• WHAT YOU ARE ASKED TO DO
Search the data for the word "board" and copy out every line that has it.

━━━━━ PROVIDED RECORDS

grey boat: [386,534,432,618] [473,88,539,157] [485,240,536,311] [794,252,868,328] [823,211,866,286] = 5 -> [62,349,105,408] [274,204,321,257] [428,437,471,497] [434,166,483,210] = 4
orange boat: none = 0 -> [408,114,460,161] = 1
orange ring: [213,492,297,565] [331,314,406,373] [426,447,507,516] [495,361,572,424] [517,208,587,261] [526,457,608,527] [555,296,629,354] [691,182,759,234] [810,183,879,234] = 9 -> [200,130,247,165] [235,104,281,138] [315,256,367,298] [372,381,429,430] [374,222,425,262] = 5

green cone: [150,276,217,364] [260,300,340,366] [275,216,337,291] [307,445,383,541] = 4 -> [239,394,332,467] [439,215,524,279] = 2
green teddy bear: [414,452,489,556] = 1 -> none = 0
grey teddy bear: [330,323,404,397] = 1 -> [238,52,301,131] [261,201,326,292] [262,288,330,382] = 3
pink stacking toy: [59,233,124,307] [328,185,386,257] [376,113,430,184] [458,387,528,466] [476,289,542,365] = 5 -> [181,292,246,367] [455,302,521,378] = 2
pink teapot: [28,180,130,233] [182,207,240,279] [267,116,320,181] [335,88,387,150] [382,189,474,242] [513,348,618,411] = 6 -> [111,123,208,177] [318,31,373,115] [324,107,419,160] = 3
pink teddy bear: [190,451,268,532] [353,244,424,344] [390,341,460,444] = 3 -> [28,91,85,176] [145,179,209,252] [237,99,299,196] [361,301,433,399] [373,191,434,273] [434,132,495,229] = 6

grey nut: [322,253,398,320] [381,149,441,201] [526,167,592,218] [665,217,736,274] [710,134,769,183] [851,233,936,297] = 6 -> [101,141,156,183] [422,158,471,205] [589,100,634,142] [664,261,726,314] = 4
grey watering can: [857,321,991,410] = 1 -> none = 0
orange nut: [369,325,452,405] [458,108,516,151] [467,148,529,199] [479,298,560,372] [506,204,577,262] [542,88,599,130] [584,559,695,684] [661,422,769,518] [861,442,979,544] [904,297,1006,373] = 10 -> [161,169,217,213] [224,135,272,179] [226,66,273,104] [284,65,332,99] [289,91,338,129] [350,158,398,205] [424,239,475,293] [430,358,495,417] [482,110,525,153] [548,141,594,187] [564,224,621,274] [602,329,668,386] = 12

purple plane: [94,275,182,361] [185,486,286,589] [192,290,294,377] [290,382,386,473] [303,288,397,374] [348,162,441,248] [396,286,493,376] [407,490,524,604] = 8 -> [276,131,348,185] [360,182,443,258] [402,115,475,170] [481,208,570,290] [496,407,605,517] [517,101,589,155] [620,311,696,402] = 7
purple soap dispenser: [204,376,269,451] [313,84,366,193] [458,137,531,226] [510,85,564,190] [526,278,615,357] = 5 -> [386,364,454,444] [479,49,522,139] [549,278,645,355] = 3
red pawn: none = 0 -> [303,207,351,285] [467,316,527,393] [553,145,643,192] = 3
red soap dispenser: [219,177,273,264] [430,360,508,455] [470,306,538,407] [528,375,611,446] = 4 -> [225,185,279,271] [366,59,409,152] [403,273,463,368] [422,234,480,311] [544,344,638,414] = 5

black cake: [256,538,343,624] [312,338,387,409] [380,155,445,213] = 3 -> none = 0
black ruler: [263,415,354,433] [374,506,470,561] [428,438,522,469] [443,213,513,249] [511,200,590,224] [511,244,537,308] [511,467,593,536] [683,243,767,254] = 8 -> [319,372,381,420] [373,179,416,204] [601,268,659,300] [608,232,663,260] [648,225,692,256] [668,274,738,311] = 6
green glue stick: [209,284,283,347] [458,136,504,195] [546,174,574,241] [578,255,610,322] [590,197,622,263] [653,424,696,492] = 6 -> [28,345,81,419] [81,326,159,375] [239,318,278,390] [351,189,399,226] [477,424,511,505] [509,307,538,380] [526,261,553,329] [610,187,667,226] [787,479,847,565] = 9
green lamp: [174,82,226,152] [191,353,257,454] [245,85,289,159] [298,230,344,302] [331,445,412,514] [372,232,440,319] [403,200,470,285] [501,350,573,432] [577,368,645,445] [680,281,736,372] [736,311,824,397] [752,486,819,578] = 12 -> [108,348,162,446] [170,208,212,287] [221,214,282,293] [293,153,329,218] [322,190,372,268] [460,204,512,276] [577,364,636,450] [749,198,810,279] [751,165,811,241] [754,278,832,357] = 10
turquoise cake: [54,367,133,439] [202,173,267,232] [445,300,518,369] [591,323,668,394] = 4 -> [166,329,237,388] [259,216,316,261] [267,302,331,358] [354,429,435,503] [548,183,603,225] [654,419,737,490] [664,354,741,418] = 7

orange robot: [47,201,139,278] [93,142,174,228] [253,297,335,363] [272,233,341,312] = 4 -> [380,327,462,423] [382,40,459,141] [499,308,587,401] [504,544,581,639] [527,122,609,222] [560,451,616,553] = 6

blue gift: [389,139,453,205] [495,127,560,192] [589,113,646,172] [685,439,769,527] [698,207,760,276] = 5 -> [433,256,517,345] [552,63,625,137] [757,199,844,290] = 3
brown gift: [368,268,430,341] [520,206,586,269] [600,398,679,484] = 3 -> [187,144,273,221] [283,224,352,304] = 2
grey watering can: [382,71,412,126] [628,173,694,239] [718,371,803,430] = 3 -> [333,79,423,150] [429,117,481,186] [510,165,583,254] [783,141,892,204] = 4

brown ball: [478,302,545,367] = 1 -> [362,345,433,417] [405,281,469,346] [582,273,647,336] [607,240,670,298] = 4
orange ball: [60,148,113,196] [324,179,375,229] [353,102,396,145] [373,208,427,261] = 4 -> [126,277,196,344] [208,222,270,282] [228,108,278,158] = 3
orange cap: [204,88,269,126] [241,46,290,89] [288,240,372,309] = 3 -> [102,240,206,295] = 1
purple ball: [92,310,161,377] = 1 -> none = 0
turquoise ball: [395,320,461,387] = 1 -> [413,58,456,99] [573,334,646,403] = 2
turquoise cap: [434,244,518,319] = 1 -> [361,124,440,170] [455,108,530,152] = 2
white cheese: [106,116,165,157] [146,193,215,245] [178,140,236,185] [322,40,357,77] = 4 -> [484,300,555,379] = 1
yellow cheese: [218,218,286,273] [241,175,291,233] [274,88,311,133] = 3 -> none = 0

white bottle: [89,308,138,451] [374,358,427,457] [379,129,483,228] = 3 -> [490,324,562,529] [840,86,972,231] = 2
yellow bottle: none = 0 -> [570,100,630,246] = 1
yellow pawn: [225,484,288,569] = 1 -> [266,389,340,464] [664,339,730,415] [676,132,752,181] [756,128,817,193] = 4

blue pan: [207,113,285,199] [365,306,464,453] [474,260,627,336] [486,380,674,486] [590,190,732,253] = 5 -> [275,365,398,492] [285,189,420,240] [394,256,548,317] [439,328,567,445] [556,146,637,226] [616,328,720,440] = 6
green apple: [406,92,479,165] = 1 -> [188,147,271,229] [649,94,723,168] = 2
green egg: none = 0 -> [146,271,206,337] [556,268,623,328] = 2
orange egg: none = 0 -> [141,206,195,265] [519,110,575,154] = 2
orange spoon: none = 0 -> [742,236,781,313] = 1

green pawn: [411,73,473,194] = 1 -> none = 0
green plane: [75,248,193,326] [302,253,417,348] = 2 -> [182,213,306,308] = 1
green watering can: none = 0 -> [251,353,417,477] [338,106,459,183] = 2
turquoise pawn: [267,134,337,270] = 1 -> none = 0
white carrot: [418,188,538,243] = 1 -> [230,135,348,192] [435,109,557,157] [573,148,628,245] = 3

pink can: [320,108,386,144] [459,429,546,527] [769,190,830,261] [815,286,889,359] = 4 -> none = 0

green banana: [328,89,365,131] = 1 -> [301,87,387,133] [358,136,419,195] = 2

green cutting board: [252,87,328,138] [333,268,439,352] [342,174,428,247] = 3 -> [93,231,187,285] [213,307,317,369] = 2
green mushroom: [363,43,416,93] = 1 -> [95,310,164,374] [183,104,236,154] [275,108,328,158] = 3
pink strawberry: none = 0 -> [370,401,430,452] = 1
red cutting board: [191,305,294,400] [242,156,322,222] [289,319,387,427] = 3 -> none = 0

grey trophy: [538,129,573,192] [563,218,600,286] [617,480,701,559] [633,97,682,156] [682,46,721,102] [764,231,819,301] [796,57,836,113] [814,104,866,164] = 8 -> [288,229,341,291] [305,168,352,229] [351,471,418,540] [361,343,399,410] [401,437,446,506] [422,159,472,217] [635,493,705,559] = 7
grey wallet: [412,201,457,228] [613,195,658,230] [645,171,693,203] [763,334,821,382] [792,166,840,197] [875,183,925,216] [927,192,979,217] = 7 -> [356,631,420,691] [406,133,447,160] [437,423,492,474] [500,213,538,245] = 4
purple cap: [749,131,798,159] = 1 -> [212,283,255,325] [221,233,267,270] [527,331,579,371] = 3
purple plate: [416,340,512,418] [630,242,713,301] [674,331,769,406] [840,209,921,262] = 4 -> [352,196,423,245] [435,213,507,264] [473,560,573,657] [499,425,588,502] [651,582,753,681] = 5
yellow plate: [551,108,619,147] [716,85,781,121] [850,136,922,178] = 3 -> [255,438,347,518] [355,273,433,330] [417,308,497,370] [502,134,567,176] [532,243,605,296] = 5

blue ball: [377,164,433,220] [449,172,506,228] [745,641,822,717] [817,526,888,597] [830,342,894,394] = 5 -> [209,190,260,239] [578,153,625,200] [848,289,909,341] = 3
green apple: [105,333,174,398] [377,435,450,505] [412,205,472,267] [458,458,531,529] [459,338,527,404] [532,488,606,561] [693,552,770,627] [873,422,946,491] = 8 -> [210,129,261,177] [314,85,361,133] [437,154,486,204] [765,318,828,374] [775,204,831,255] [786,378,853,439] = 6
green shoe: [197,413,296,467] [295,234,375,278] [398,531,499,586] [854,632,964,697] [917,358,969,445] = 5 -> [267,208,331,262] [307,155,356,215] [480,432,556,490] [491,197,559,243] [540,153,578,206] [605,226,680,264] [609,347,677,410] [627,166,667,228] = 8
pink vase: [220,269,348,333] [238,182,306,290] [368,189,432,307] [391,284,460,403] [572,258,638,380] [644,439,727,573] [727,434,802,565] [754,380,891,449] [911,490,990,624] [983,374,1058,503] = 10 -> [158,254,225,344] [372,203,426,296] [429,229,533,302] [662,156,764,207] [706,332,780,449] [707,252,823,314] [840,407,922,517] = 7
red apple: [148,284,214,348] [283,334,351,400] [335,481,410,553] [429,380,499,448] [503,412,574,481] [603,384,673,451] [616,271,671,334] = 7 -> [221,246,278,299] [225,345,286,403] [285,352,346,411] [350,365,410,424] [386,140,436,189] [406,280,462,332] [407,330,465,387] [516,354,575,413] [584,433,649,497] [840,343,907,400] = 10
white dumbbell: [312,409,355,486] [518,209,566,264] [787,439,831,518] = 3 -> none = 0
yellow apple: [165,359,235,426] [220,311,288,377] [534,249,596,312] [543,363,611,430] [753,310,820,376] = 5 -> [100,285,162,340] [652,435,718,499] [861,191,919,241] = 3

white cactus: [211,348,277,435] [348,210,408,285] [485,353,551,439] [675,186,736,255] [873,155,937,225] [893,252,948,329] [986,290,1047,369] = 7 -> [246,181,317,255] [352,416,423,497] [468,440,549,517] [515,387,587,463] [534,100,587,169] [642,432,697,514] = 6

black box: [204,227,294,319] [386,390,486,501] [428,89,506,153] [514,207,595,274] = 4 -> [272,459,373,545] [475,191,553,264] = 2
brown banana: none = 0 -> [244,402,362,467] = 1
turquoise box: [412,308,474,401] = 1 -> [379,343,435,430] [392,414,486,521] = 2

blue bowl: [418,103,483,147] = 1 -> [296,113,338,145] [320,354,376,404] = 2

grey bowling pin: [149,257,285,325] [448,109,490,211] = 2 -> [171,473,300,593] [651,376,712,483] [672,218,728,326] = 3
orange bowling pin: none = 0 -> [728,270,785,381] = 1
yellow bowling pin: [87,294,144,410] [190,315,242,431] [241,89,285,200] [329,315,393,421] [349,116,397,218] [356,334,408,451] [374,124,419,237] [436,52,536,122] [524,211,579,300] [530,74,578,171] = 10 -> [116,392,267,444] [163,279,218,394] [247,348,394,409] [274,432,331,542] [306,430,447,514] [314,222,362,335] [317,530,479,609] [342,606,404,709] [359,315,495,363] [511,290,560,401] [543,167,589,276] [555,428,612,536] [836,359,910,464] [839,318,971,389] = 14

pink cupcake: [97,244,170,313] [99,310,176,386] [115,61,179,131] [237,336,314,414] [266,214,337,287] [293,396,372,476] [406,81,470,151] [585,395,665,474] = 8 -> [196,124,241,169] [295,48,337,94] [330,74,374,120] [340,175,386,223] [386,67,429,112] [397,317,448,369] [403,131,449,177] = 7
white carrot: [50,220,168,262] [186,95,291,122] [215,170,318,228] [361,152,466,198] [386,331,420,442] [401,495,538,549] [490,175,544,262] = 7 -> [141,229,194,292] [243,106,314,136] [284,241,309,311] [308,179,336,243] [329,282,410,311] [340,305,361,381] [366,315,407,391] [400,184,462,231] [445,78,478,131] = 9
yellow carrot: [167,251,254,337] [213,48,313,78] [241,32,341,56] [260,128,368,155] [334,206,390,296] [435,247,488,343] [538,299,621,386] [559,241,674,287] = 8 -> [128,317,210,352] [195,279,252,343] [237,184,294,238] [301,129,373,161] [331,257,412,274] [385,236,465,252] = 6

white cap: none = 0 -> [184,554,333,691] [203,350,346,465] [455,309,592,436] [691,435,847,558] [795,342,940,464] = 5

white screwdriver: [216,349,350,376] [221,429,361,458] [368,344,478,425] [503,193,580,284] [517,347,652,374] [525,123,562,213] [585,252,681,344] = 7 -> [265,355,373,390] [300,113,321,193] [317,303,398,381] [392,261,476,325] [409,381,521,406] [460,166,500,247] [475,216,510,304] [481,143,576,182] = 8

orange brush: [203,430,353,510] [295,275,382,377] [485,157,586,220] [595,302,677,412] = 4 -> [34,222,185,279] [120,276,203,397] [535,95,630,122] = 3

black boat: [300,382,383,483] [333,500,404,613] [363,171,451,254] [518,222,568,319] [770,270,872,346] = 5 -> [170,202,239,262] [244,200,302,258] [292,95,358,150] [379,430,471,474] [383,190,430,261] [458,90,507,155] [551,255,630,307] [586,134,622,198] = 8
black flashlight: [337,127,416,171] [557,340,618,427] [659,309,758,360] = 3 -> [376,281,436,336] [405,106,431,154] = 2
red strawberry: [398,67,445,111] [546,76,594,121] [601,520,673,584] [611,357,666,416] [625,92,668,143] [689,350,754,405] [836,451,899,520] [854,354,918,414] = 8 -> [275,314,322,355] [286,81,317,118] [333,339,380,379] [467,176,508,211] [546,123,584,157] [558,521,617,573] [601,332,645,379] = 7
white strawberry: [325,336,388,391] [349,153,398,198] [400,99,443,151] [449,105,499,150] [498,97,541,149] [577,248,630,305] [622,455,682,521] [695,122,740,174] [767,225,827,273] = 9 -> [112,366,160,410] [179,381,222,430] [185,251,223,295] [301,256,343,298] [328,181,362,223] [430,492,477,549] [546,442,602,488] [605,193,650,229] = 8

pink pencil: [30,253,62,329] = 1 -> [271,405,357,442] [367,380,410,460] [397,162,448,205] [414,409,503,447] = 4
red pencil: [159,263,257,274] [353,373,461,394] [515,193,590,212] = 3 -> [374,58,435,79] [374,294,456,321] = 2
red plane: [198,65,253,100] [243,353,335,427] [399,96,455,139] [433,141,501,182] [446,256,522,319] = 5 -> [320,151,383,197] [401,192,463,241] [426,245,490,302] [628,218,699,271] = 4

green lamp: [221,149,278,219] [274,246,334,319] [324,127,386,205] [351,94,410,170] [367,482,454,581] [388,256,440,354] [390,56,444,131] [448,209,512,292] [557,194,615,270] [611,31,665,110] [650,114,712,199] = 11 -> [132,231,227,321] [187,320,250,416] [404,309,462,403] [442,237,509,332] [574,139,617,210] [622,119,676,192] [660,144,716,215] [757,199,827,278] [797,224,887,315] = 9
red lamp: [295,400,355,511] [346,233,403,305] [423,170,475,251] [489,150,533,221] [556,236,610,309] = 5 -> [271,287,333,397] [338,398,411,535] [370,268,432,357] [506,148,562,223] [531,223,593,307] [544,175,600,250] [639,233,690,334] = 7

━━━━━━━━━━

• ANSWER SPACE
green cutting board: [252,87,328,138] [333,268,439,352] [342,174,428,247] = 3 -> [93,231,187,285] [213,307,317,369] = 2
red cutting board: [191,305,294,400] [242,156,322,222] [289,319,387,427] = 3 -> none = 0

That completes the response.